WORK REQUEST: Below are the records. Reproduce exactly the lines from the one containing "gift (yellow) (1st from left)" through the final line, and omit any pictures.

(Before-and-after object lists)

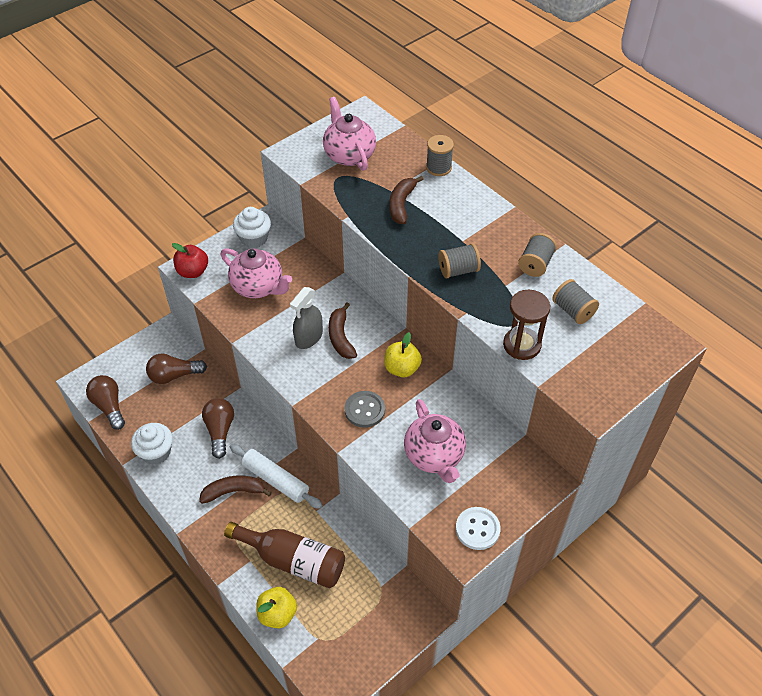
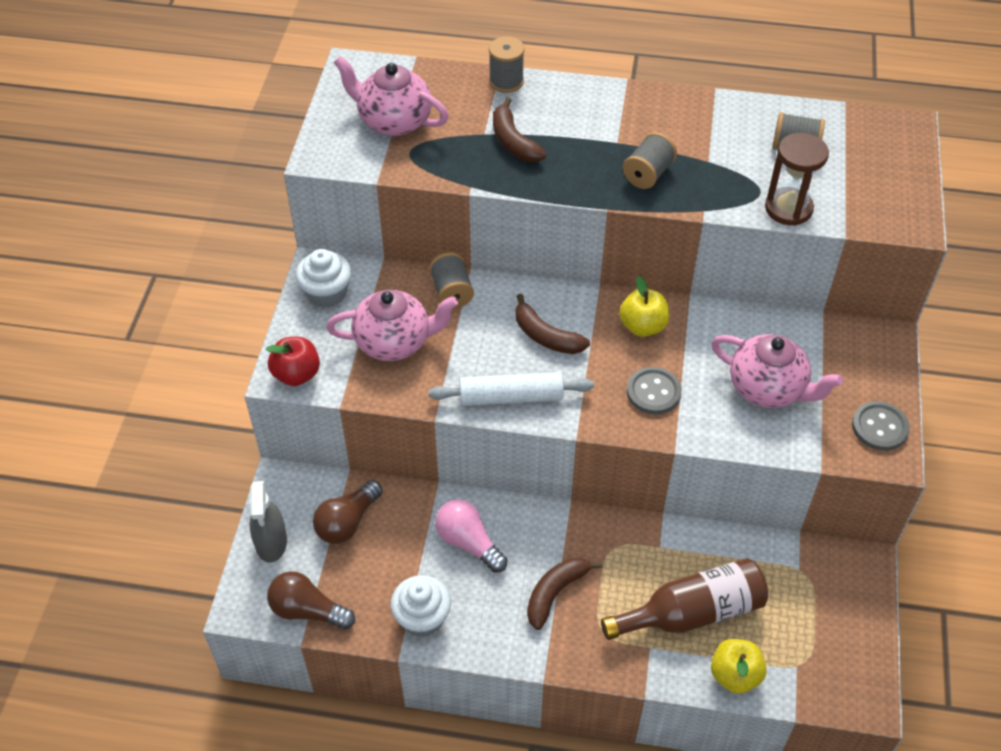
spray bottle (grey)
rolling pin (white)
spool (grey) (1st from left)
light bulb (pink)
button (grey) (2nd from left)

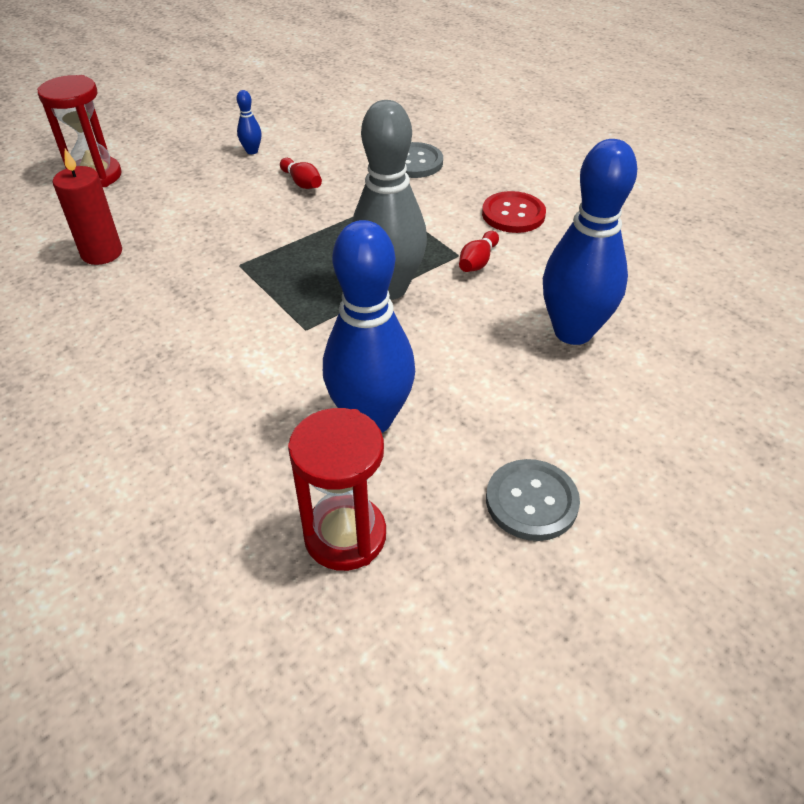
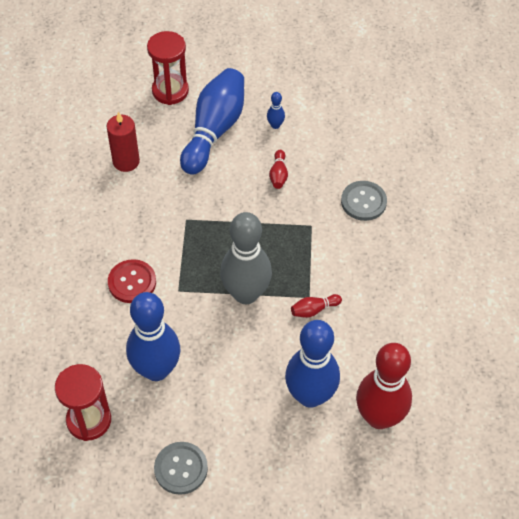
button (red)
bowling pin (blue) (2nd from left)
bowling pin (red) (3rd from left)

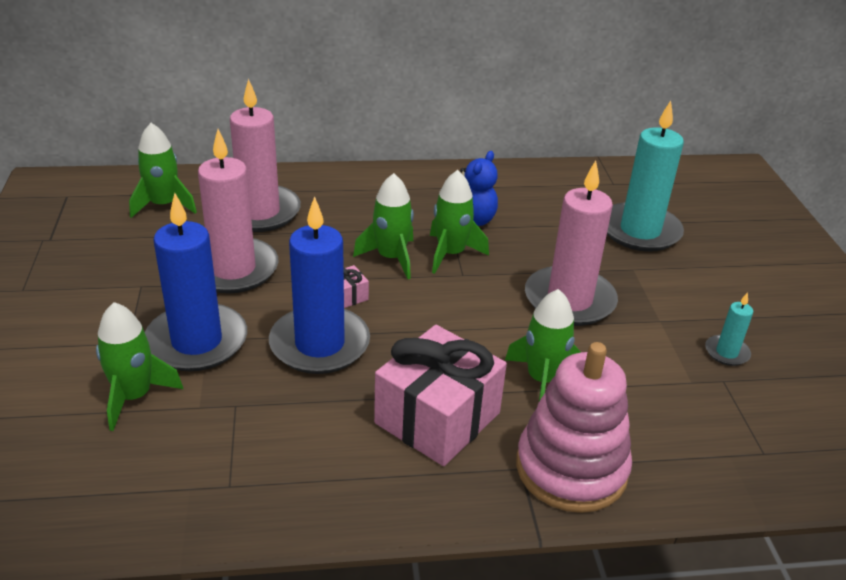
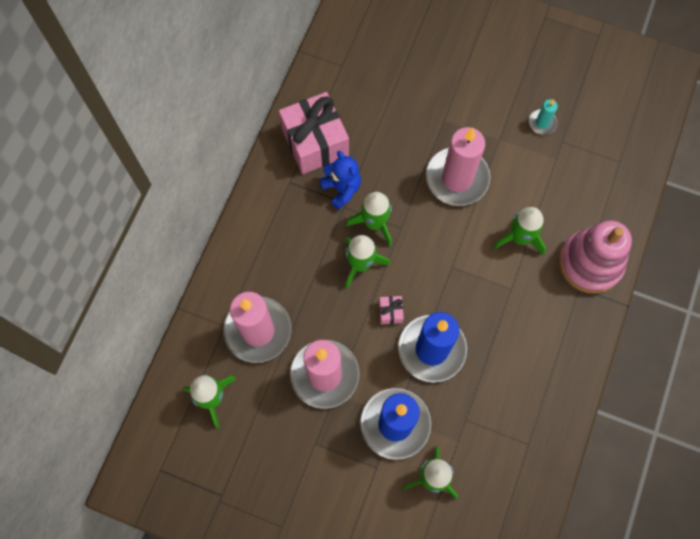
gift (pink) (1st from left)
candle (turquoise) (1st from left in the first image)

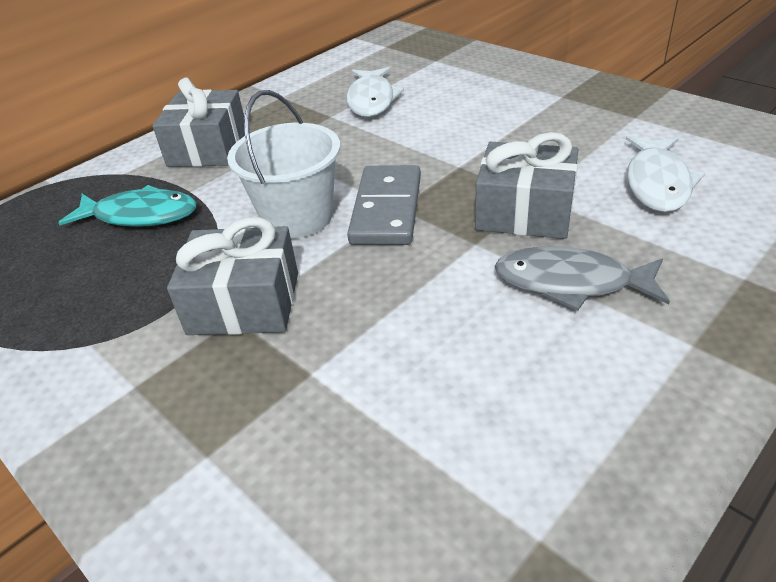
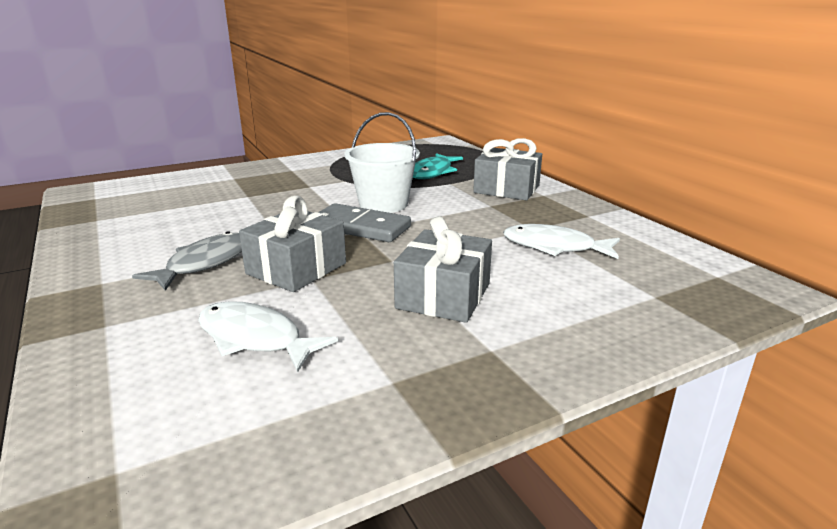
gift (grey) (2nd from left)

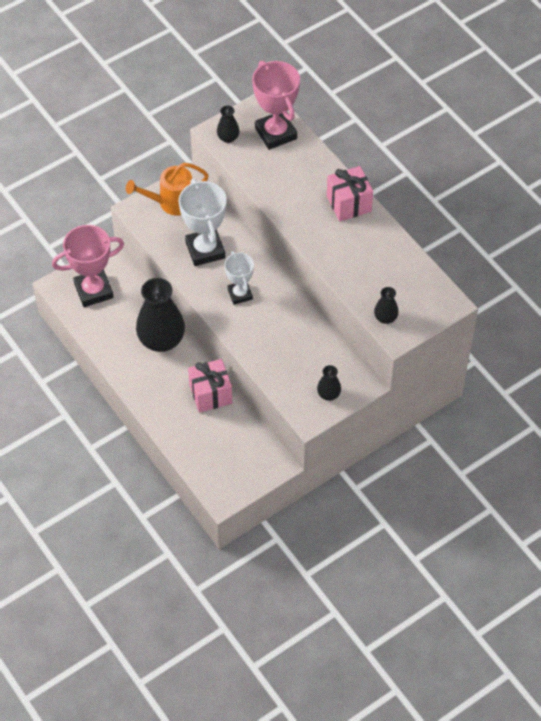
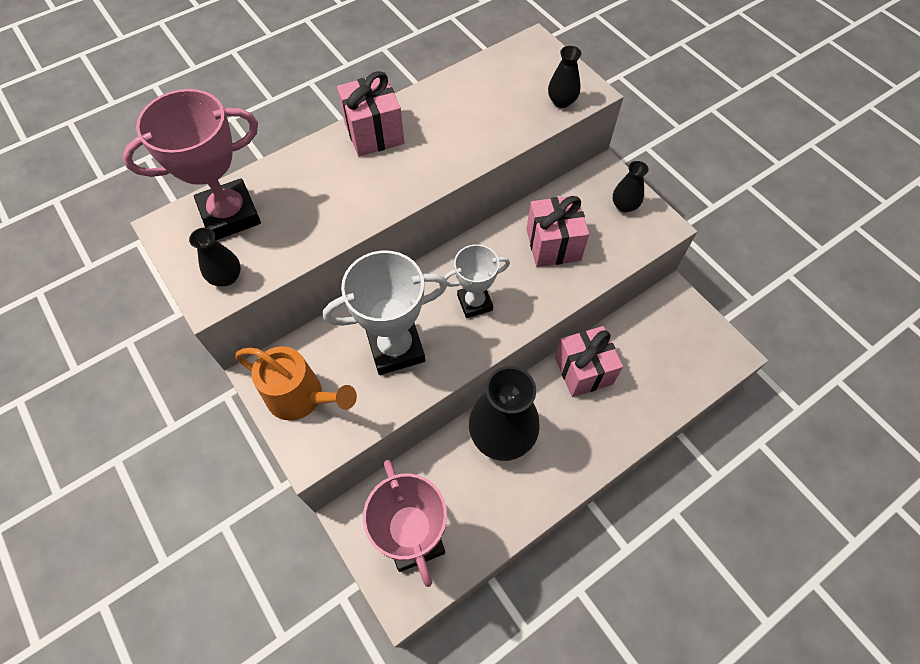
watering can (orange)
gift (pink) (2nd from left)

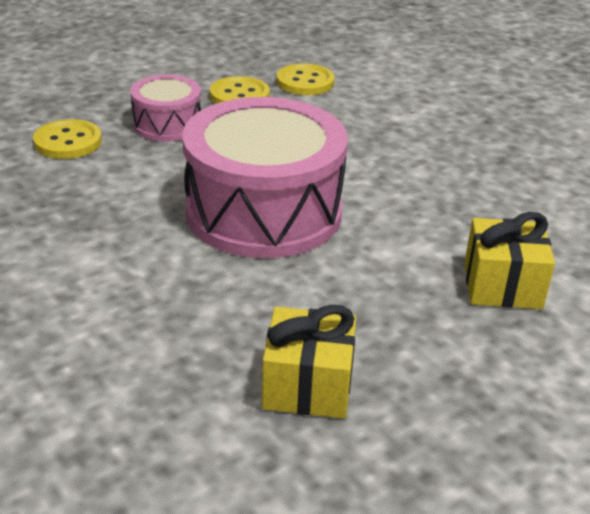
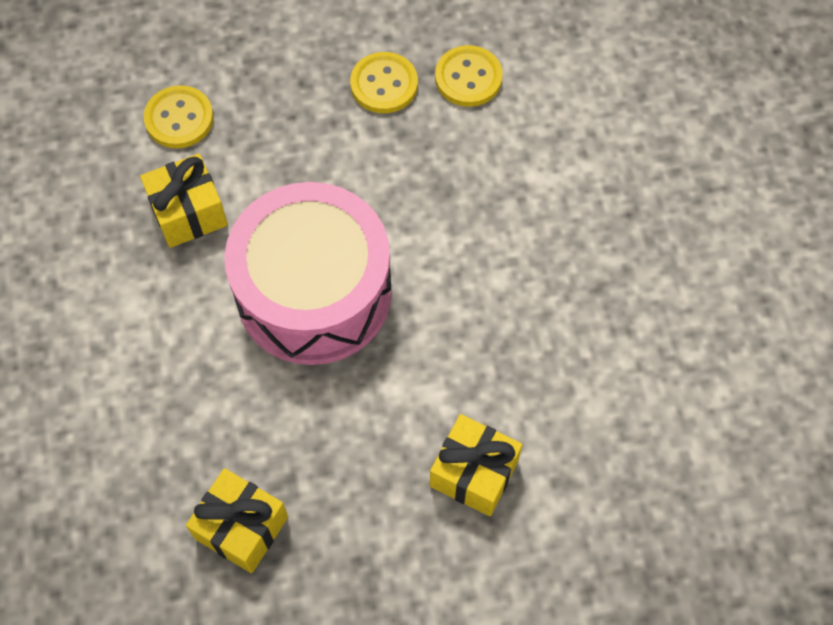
gift (yellow) (1st from left)
drum (pink) (1st from left in the first image)

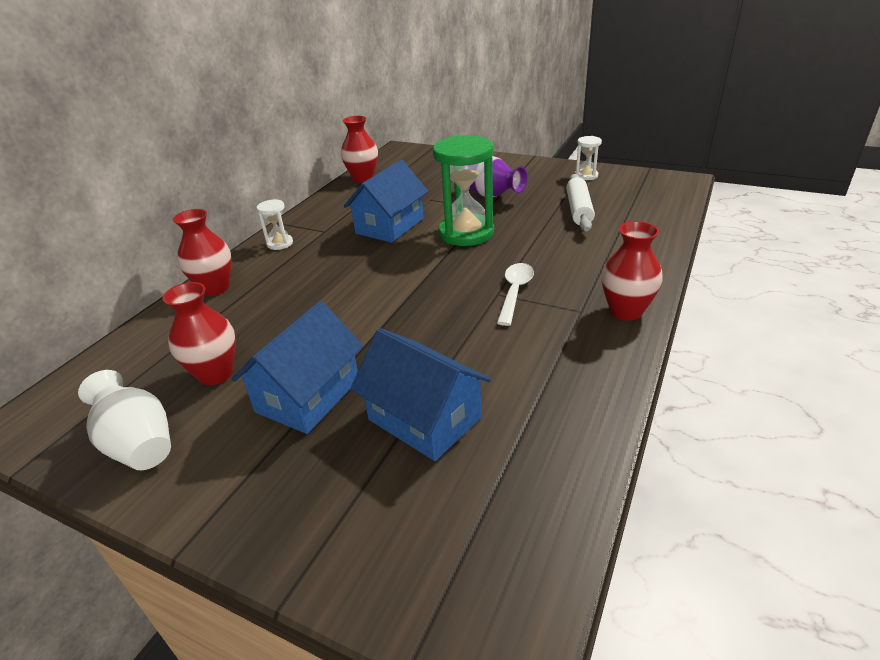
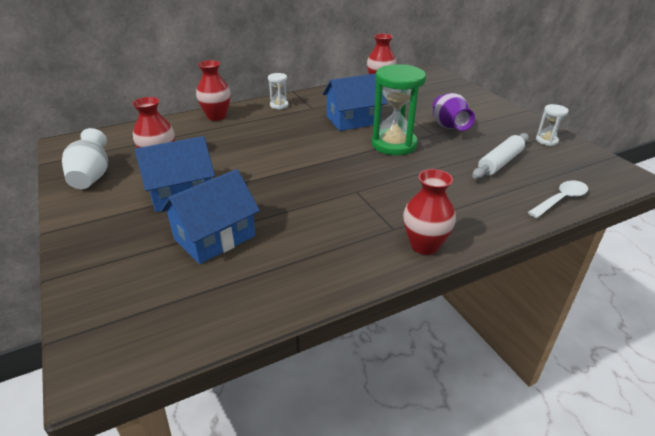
house (blue) (2nd from left)
spoon (white)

RESPONSE:
gift (yellow) (1st from left)
drum (pink) (1st from left in the first image)

house (blue) (2nd from left)
spoon (white)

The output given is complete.